The response must consist of the lines below from the one with "brown egg: 2 -> 1" through the one with "white gift: 3 -> 2", exactly as they appear and with both ends kept.

Saved data entries:
>>>
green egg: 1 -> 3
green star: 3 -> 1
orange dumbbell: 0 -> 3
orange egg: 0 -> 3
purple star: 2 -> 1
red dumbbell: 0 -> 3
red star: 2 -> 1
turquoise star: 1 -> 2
<<<
>>>
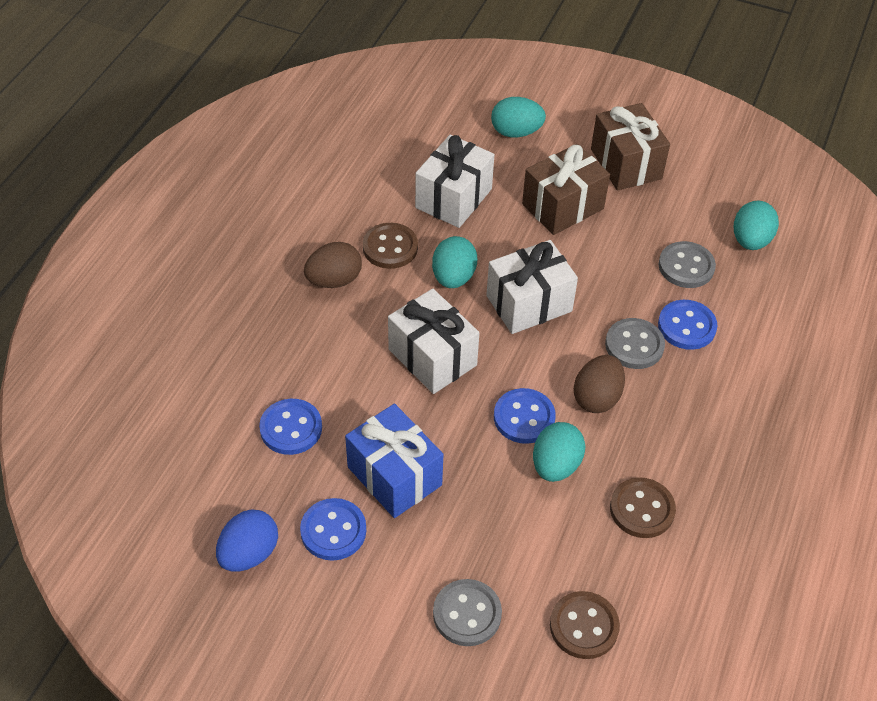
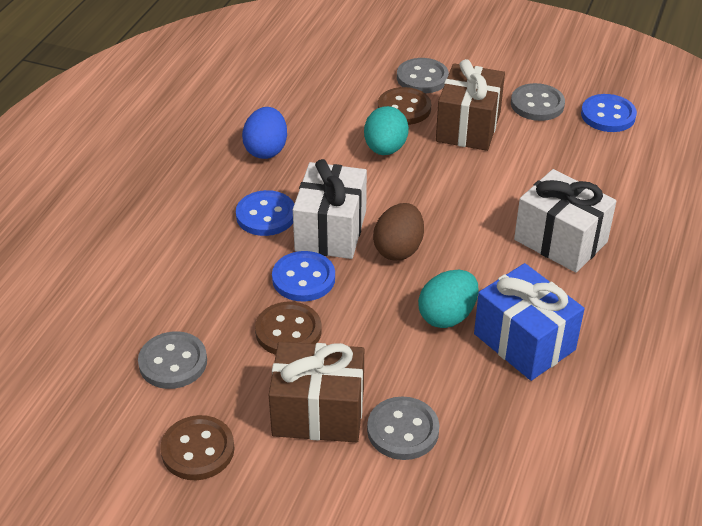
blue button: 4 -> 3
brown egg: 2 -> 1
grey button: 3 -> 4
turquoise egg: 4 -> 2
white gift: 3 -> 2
<<<
# ANSWER SECTION
brown egg: 2 -> 1
grey button: 3 -> 4
turquoise egg: 4 -> 2
white gift: 3 -> 2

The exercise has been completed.